# WORK ORDER
Repeat exactly the lines running from the first line of the data to the line containing "move | orange", both ends included, and nothing else; drop the pictures.

# Items from a data source

◇ ◇ ◇ ◇ ◇

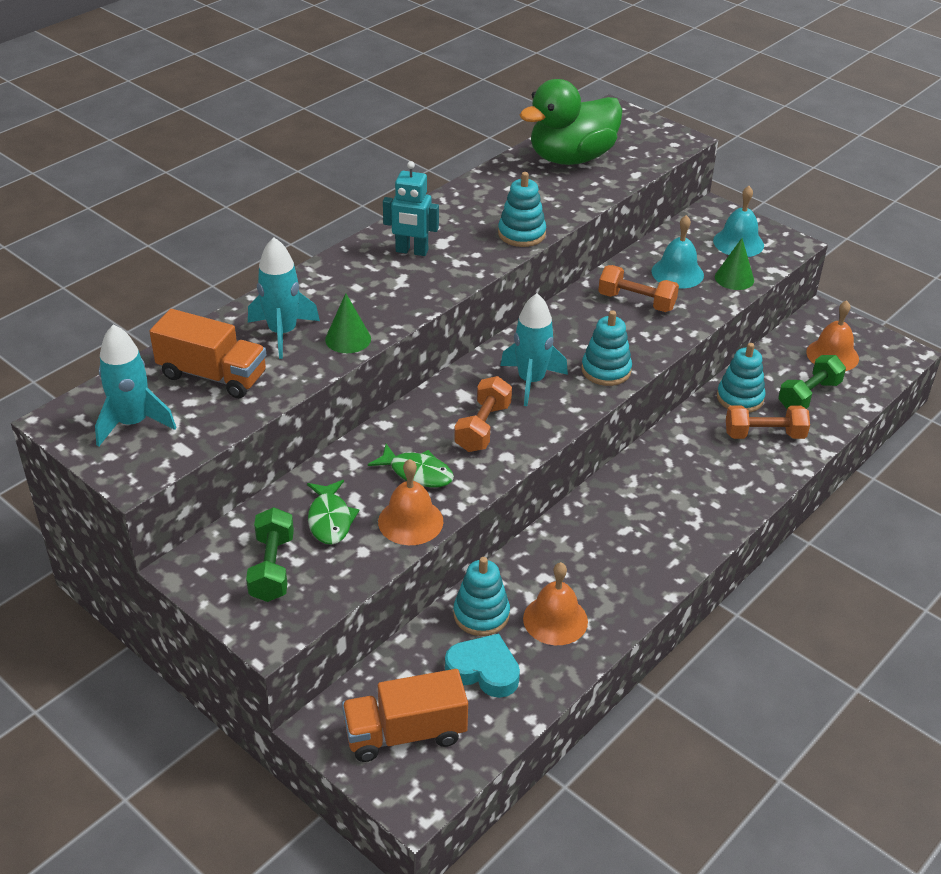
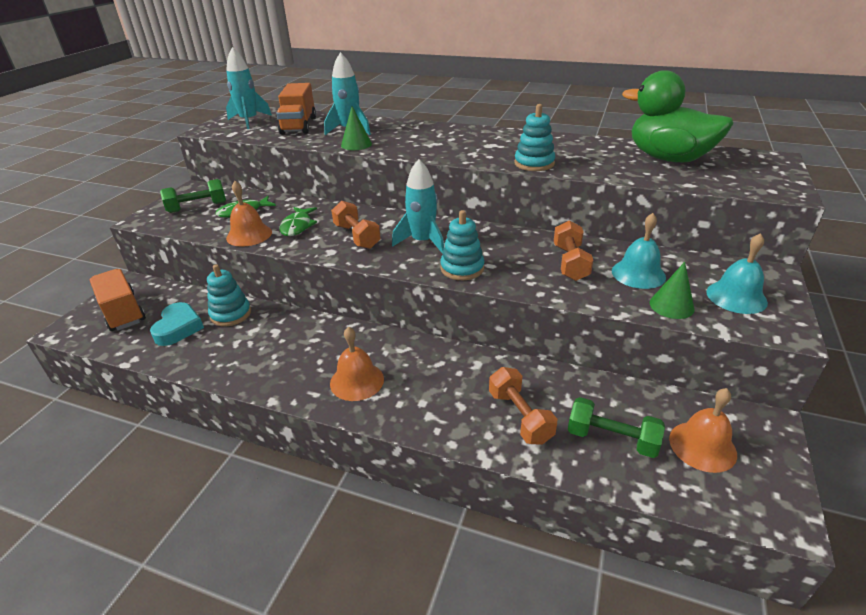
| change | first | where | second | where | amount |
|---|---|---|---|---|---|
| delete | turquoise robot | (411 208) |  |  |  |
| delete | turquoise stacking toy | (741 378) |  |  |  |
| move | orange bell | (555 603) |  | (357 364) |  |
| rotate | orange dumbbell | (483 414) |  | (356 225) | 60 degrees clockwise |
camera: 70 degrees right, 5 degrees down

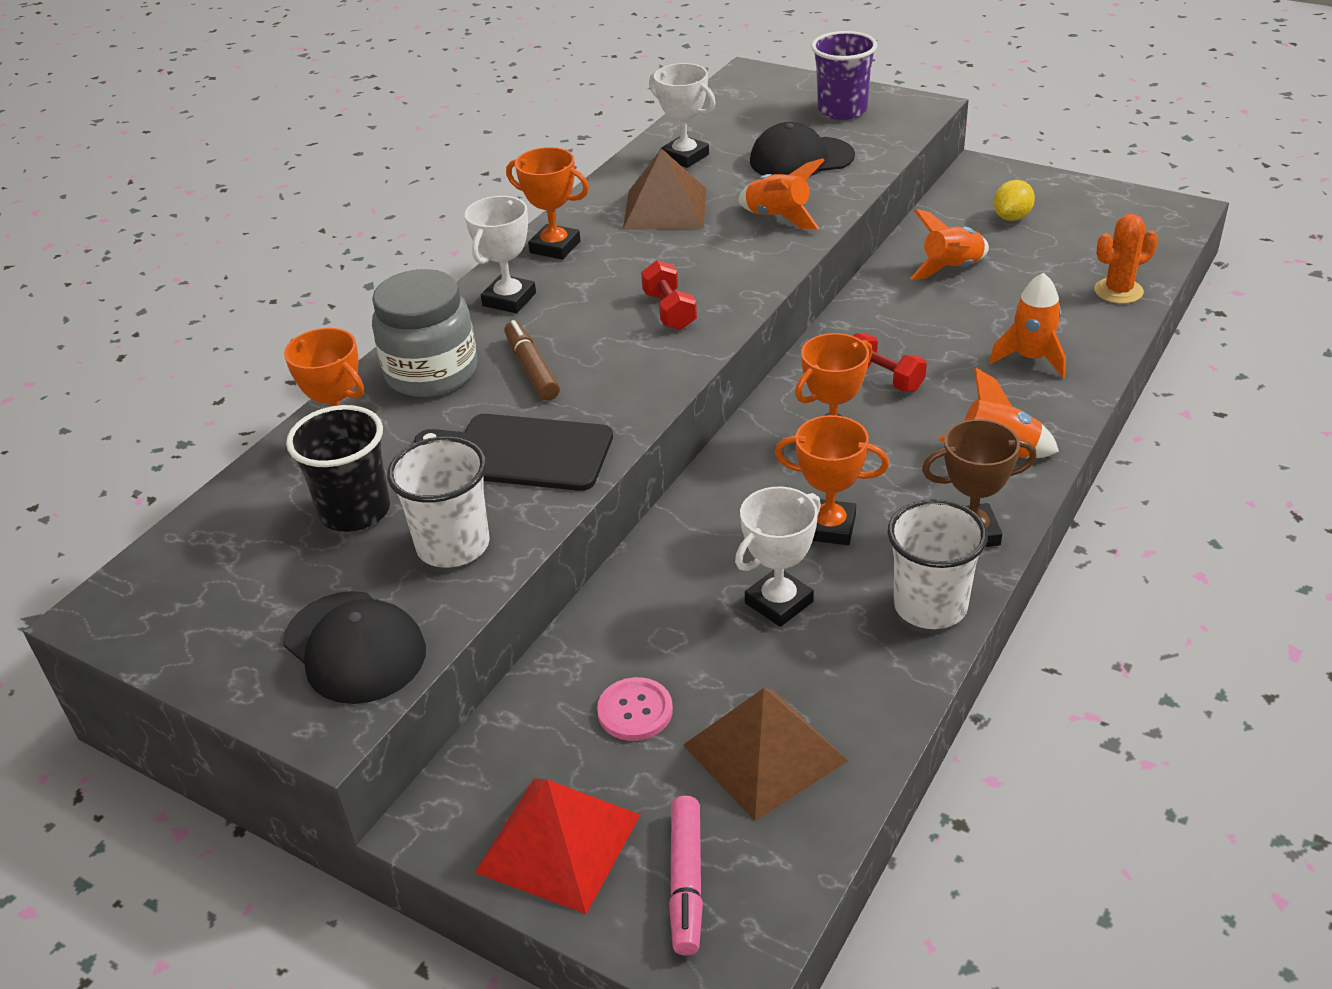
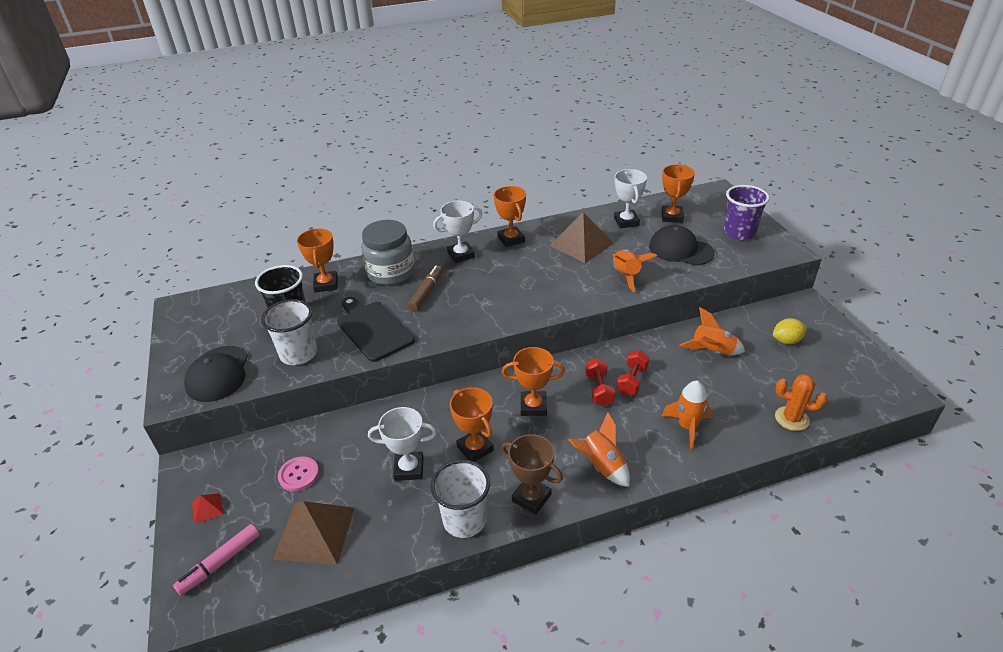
| change | first | where | second | where | amount |
|---|---|---|---|---|---|
| insert |  |  | orange trophy | (678 193) |  |
| move | red dumbbell | (669 295) |  | (633 373) |  |
| resize | red pyramid | (557 846) |  | (207 508) | x0.44 |
camera: 40 degrees right, 0 degrees up

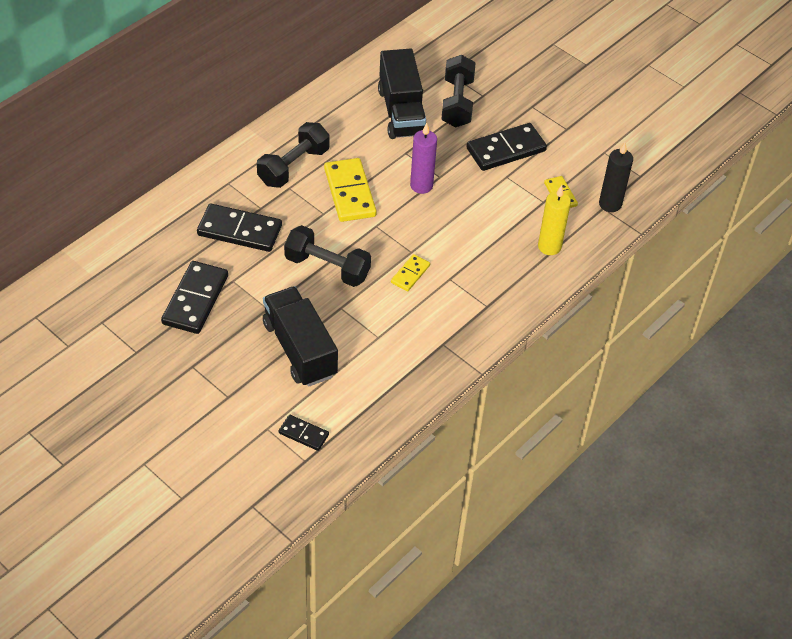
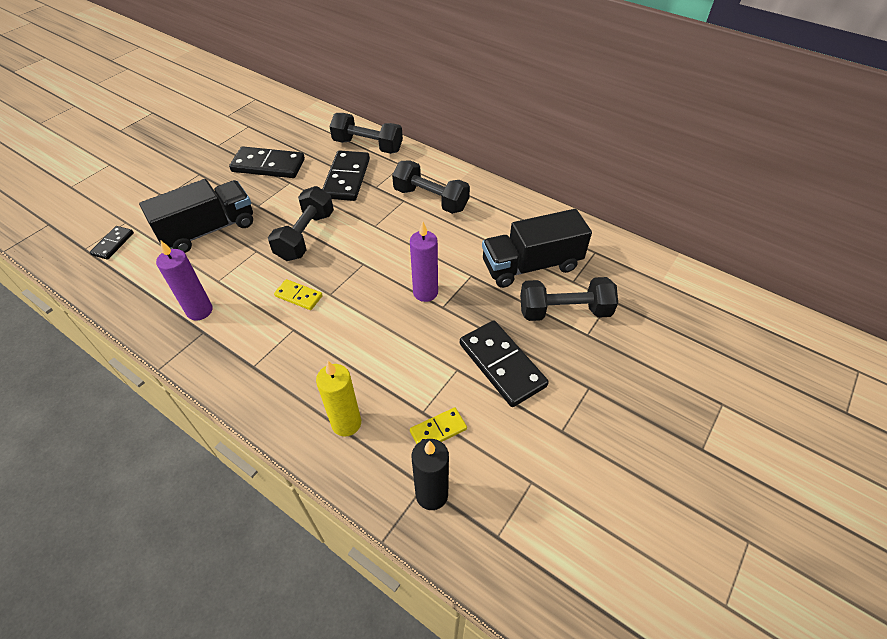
| change | first | where | second | where | amount |
|---|---|---|---|---|---|
| delete | yellow domino | (350 190) |  |  |  |
| insert |  |  | purple candle | (184 280) |  |
| insert |  |  | black dumbbell | (366 133) |  |
camera: 85 degrees right, 0 degrees up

◇ ◇ ◇ ◇ ◇

# SOLUTION TO THIS TASK
| change | first | where | second | where | amount |
|---|---|---|---|---|---|
| delete | turquoise robot | (411 208) |  |  |  |
| delete | turquoise stacking toy | (741 378) |  |  |  |
| move | orange bell | (555 603) |  | (357 364) |  |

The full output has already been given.